Difference listings
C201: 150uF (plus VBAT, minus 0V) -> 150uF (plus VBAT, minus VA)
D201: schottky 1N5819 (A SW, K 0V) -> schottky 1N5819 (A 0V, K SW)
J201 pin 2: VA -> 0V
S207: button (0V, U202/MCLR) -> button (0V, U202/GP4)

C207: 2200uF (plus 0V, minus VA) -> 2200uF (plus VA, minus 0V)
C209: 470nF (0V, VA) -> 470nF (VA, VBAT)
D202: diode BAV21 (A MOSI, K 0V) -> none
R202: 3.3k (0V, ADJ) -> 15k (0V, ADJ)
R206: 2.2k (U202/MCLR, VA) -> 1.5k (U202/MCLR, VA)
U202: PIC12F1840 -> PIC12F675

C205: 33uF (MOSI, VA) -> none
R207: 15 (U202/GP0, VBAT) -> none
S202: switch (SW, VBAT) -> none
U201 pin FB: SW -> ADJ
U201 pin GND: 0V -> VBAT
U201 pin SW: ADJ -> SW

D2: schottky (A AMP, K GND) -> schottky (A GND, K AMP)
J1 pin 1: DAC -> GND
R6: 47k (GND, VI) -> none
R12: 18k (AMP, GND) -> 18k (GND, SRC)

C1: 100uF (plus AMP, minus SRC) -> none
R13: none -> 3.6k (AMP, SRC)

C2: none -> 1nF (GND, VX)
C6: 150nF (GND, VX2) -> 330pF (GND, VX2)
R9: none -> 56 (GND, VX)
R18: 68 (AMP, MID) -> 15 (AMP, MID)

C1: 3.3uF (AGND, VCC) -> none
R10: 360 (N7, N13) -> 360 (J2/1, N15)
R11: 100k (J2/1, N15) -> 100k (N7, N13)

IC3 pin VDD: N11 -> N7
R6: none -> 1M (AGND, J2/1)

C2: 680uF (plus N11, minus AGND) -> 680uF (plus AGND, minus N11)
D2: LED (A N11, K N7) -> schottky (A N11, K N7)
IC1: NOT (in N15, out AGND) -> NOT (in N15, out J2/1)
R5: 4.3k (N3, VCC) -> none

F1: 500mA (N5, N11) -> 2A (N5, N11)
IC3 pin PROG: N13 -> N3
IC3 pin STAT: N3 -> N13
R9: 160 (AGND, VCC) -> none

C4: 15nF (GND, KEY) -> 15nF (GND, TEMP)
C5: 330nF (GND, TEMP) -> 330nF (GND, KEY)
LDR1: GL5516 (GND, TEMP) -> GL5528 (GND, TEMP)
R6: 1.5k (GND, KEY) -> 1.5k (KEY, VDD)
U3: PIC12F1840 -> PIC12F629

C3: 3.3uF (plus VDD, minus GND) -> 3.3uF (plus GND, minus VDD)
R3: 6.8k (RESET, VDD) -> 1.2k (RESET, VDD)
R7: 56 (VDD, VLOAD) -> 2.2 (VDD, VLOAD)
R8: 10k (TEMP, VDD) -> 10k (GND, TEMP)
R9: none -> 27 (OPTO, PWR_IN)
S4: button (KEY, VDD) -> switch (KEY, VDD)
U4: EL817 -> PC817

Try it ::
Give the data back in full, matching it character for character.

Response below ::
C201: 150uF (plus VBAT, minus 0V) -> 150uF (plus VBAT, minus VA)
D201: schottky 1N5819 (A SW, K 0V) -> schottky 1N5819 (A 0V, K SW)
J201 pin 2: VA -> 0V
S207: button (0V, U202/MCLR) -> button (0V, U202/GP4)

C207: 2200uF (plus 0V, minus VA) -> 2200uF (plus VA, minus 0V)
C209: 470nF (0V, VA) -> 470nF (VA, VBAT)
D202: diode BAV21 (A MOSI, K 0V) -> none
R202: 3.3k (0V, ADJ) -> 15k (0V, ADJ)
R206: 2.2k (U202/MCLR, VA) -> 1.5k (U202/MCLR, VA)
U202: PIC12F1840 -> PIC12F675

C205: 33uF (MOSI, VA) -> none
R207: 15 (U202/GP0, VBAT) -> none
S202: switch (SW, VBAT) -> none
U201 pin FB: SW -> ADJ
U201 pin GND: 0V -> VBAT
U201 pin SW: ADJ -> SW

D2: schottky (A AMP, K GND) -> schottky (A GND, K AMP)
J1 pin 1: DAC -> GND
R6: 47k (GND, VI) -> none
R12: 18k (AMP, GND) -> 18k (GND, SRC)

C1: 100uF (plus AMP, minus SRC) -> none
R13: none -> 3.6k (AMP, SRC)

C2: none -> 1nF (GND, VX)
C6: 150nF (GND, VX2) -> 330pF (GND, VX2)
R9: none -> 56 (GND, VX)
R18: 68 (AMP, MID) -> 15 (AMP, MID)

C1: 3.3uF (AGND, VCC) -> none
R10: 360 (N7, N13) -> 360 (J2/1, N15)
R11: 100k (J2/1, N15) -> 100k (N7, N13)

IC3 pin VDD: N11 -> N7
R6: none -> 1M (AGND, J2/1)

C2: 680uF (plus N11, minus AGND) -> 680uF (plus AGND, minus N11)
D2: LED (A N11, K N7) -> schottky (A N11, K N7)
IC1: NOT (in N15, out AGND) -> NOT (in N15, out J2/1)
R5: 4.3k (N3, VCC) -> none

F1: 500mA (N5, N11) -> 2A (N5, N11)
IC3 pin PROG: N13 -> N3
IC3 pin STAT: N3 -> N13
R9: 160 (AGND, VCC) -> none

C4: 15nF (GND, KEY) -> 15nF (GND, TEMP)
C5: 330nF (GND, TEMP) -> 330nF (GND, KEY)
LDR1: GL5516 (GND, TEMP) -> GL5528 (GND, TEMP)
R6: 1.5k (GND, KEY) -> 1.5k (KEY, VDD)
U3: PIC12F1840 -> PIC12F629

C3: 3.3uF (plus VDD, minus GND) -> 3.3uF (plus GND, minus VDD)
R3: 6.8k (RESET, VDD) -> 1.2k (RESET, VDD)
R7: 56 (VDD, VLOAD) -> 2.2 (VDD, VLOAD)
R8: 10k (TEMP, VDD) -> 10k (GND, TEMP)
R9: none -> 27 (OPTO, PWR_IN)
S4: button (KEY, VDD) -> switch (KEY, VDD)
U4: EL817 -> PC817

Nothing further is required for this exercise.